=== Task input ===

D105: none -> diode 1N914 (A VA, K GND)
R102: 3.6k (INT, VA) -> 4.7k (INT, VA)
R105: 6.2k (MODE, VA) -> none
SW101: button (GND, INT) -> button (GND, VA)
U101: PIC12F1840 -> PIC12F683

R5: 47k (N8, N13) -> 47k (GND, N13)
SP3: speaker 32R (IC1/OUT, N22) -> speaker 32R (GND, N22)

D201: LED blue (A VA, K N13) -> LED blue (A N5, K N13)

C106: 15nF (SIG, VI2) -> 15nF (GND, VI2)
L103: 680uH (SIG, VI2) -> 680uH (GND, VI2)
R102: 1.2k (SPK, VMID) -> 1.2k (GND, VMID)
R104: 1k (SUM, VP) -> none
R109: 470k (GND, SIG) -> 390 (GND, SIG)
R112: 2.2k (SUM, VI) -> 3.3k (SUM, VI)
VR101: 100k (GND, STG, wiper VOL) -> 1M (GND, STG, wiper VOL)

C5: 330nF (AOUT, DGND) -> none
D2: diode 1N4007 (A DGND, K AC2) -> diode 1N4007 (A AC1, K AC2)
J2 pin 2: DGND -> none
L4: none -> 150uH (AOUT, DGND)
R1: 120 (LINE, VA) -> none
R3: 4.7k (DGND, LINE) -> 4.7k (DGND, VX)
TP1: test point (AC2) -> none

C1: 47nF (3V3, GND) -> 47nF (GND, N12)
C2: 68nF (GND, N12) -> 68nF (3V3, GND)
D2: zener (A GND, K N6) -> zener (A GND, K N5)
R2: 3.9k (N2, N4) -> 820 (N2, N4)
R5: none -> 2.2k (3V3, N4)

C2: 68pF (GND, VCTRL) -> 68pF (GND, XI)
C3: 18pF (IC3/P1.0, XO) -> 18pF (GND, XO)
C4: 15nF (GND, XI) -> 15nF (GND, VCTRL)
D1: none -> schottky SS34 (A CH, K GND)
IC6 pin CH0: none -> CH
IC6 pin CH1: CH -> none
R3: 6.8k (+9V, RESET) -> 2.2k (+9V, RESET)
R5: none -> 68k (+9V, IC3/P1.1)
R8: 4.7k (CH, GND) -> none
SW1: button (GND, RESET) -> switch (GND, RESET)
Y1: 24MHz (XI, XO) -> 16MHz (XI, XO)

===

Problem statement
Return each record exactly as given.

Answer for the task
D105: none -> diode 1N914 (A VA, K GND)
R102: 3.6k (INT, VA) -> 4.7k (INT, VA)
R105: 6.2k (MODE, VA) -> none
SW101: button (GND, INT) -> button (GND, VA)
U101: PIC12F1840 -> PIC12F683

R5: 47k (N8, N13) -> 47k (GND, N13)
SP3: speaker 32R (IC1/OUT, N22) -> speaker 32R (GND, N22)

D201: LED blue (A VA, K N13) -> LED blue (A N5, K N13)

C106: 15nF (SIG, VI2) -> 15nF (GND, VI2)
L103: 680uH (SIG, VI2) -> 680uH (GND, VI2)
R102: 1.2k (SPK, VMID) -> 1.2k (GND, VMID)
R104: 1k (SUM, VP) -> none
R109: 470k (GND, SIG) -> 390 (GND, SIG)
R112: 2.2k (SUM, VI) -> 3.3k (SUM, VI)
VR101: 100k (GND, STG, wiper VOL) -> 1M (GND, STG, wiper VOL)

C5: 330nF (AOUT, DGND) -> none
D2: diode 1N4007 (A DGND, K AC2) -> diode 1N4007 (A AC1, K AC2)
J2 pin 2: DGND -> none
L4: none -> 150uH (AOUT, DGND)
R1: 120 (LINE, VA) -> none
R3: 4.7k (DGND, LINE) -> 4.7k (DGND, VX)
TP1: test point (AC2) -> none

C1: 47nF (3V3, GND) -> 47nF (GND, N12)
C2: 68nF (GND, N12) -> 68nF (3V3, GND)
D2: zener (A GND, K N6) -> zener (A GND, K N5)
R2: 3.9k (N2, N4) -> 820 (N2, N4)
R5: none -> 2.2k (3V3, N4)

C2: 68pF (GND, VCTRL) -> 68pF (GND, XI)
C3: 18pF (IC3/P1.0, XO) -> 18pF (GND, XO)
C4: 15nF (GND, XI) -> 15nF (GND, VCTRL)
D1: none -> schottky SS34 (A CH, K GND)
IC6 pin CH0: none -> CH
IC6 pin CH1: CH -> none
R3: 6.8k (+9V, RESET) -> 2.2k (+9V, RESET)
R5: none -> 68k (+9V, IC3/P1.1)
R8: 4.7k (CH, GND) -> none
SW1: button (GND, RESET) -> switch (GND, RESET)
Y1: 24MHz (XI, XO) -> 16MHz (XI, XO)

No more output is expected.